◆ **What to work on**
With pictures omitted, copy exactly the lines from the one containing "SD2 pin MOSI: 3 -> 14" through the end of the records below.

◆ **Listed records**

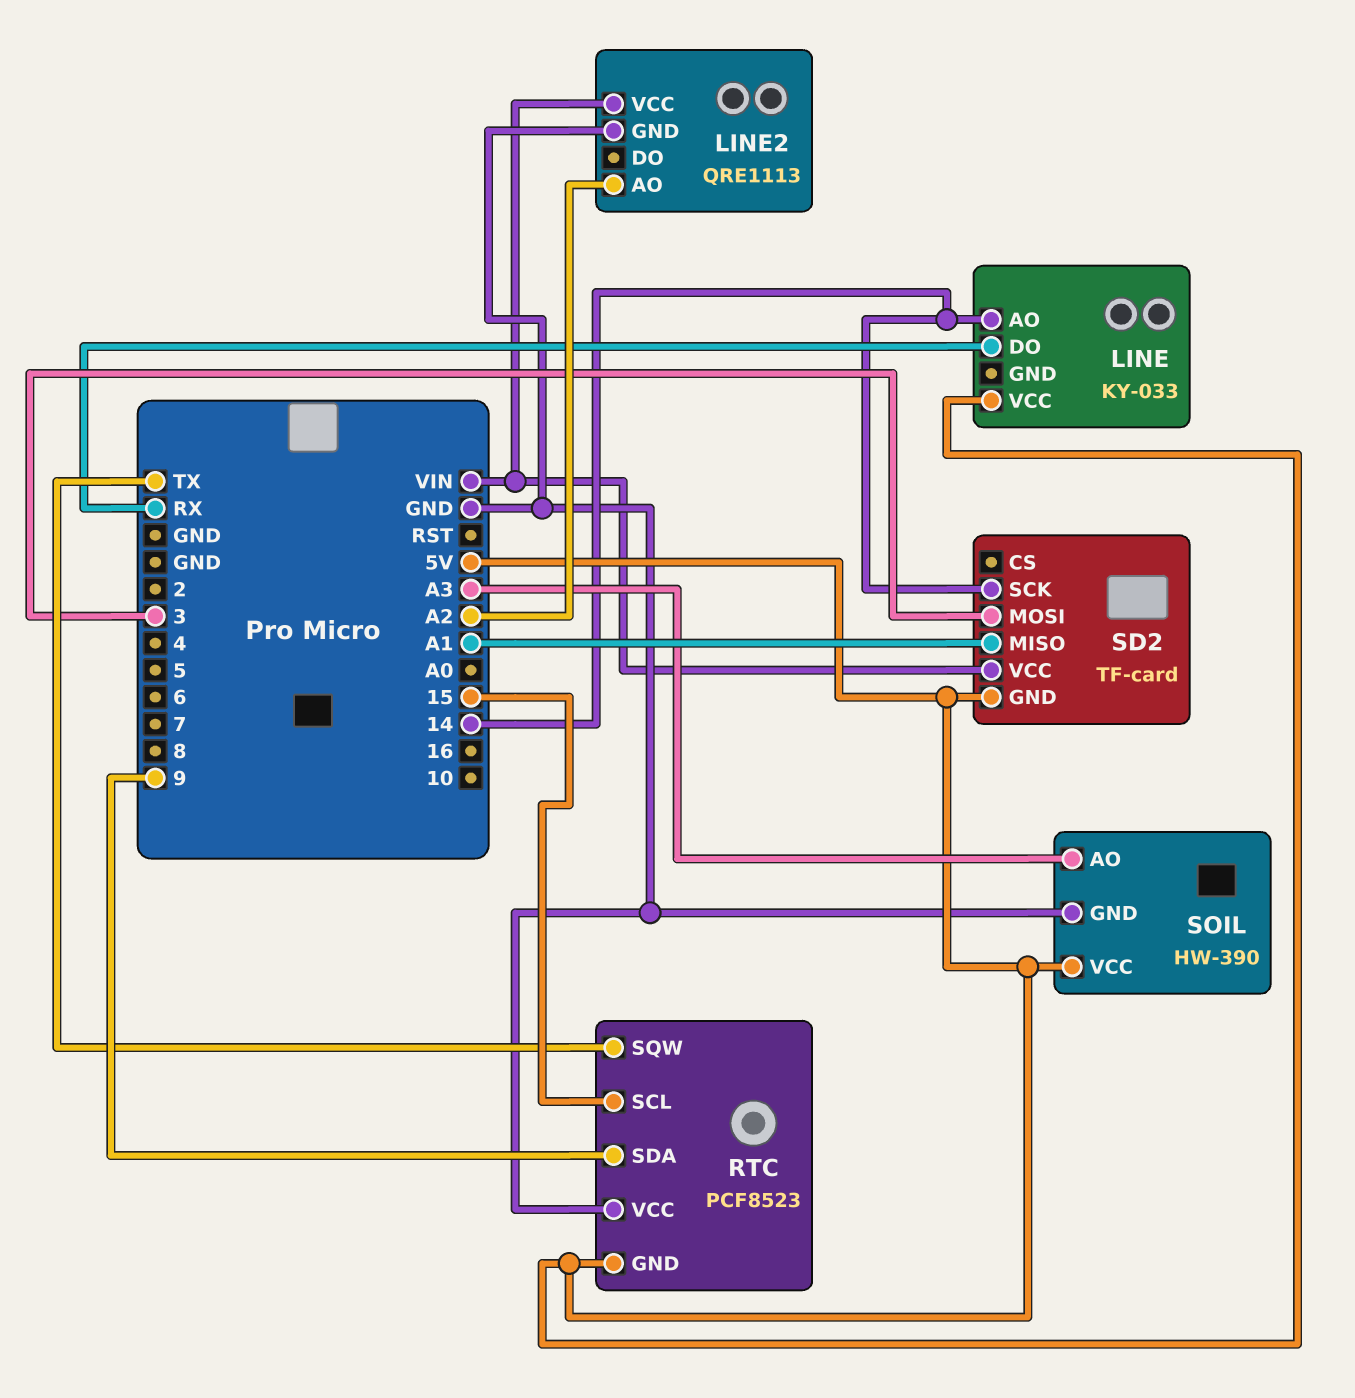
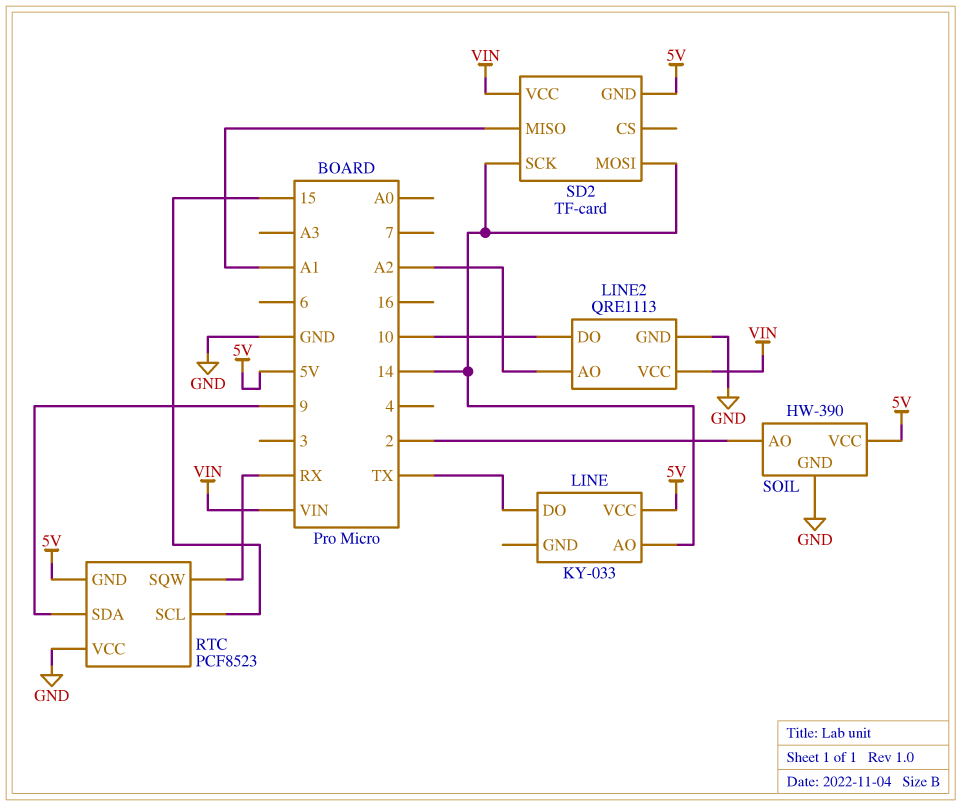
LINE pin DO: RX -> TX
LINE2 pin DO: none -> 10
RTC pin SQW: TX -> RX
SD2 pin MOSI: 3 -> 14
SOIL pin AO: A3 -> 2

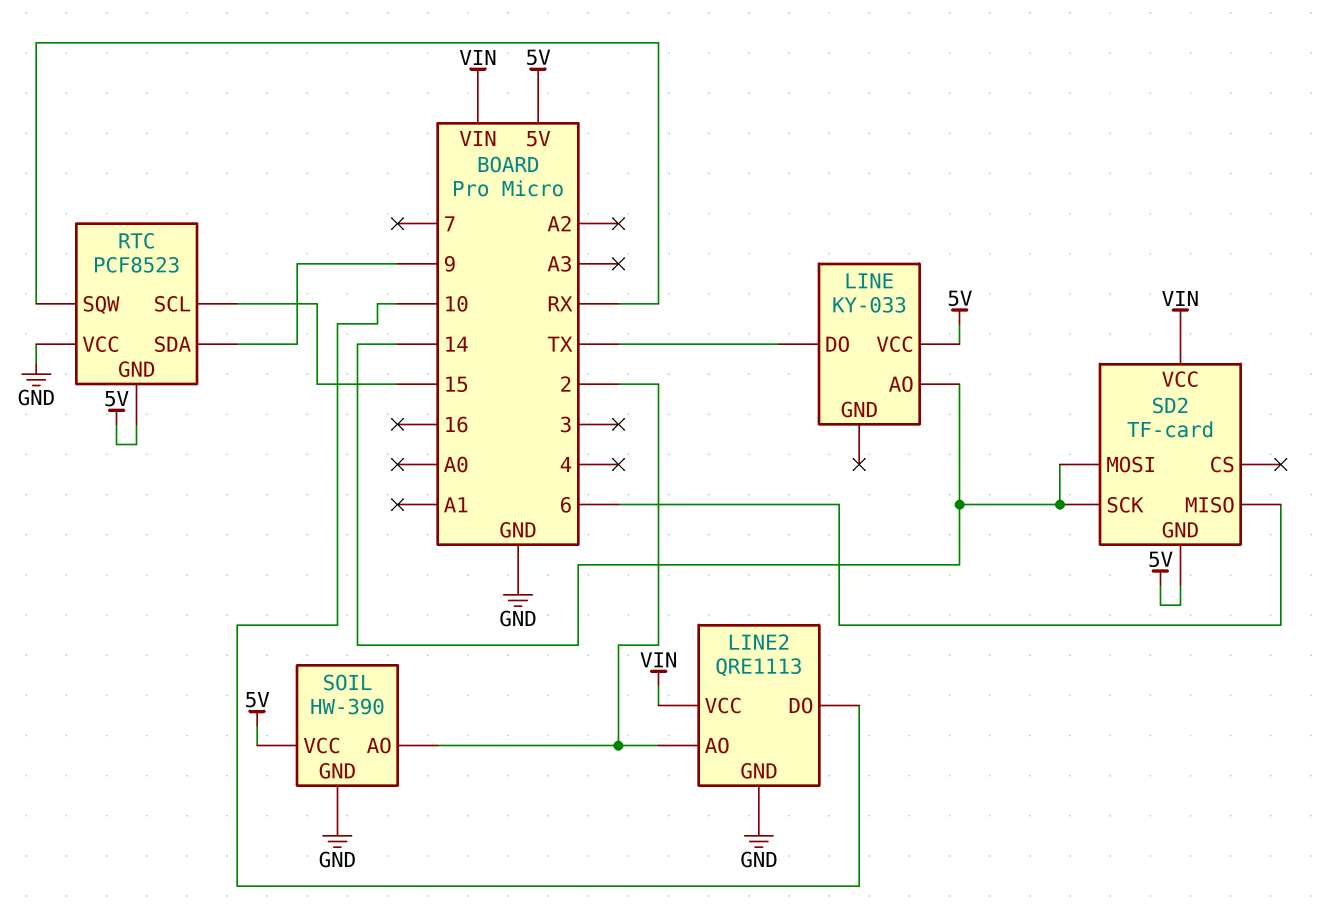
LINE2 pin AO: A2 -> 2
SD2 pin MISO: A1 -> 6

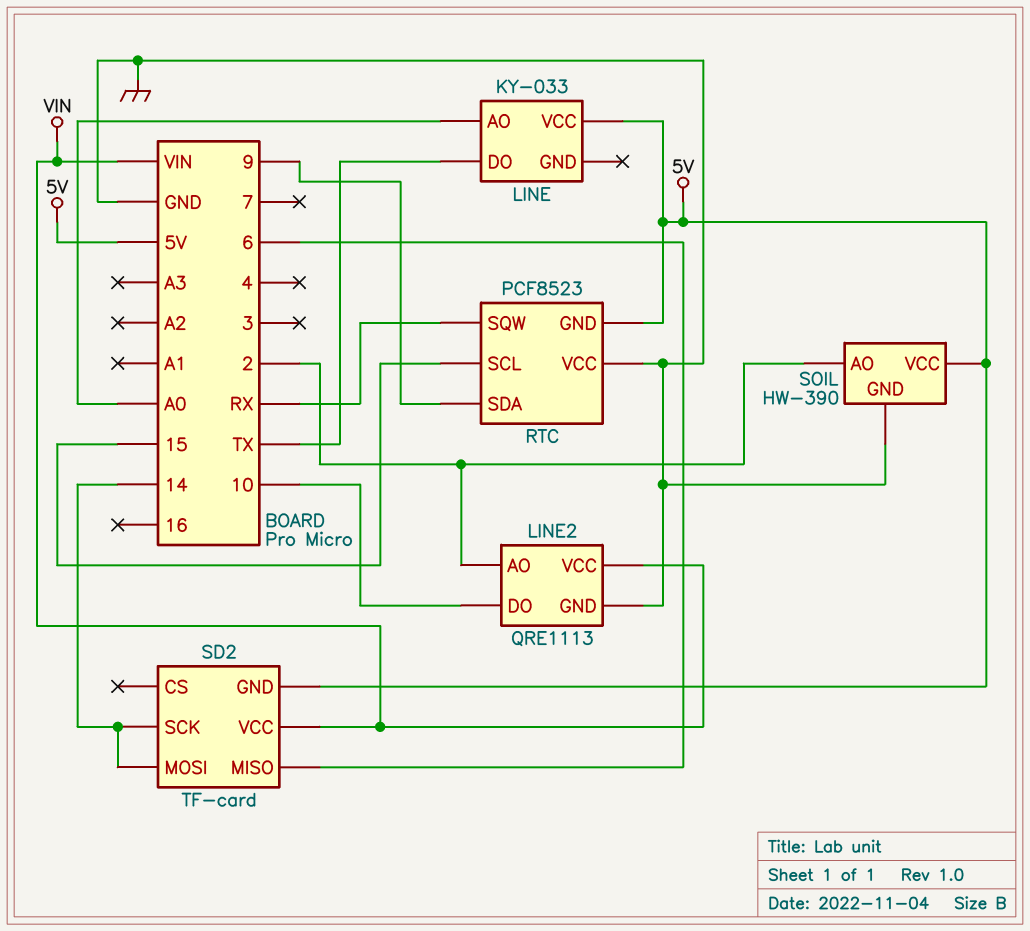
LINE pin AO: 14 -> A0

◆ **Finished task**
SD2 pin MOSI: 3 -> 14
SOIL pin AO: A3 -> 2

LINE2 pin AO: A2 -> 2
SD2 pin MISO: A1 -> 6

LINE pin AO: 14 -> A0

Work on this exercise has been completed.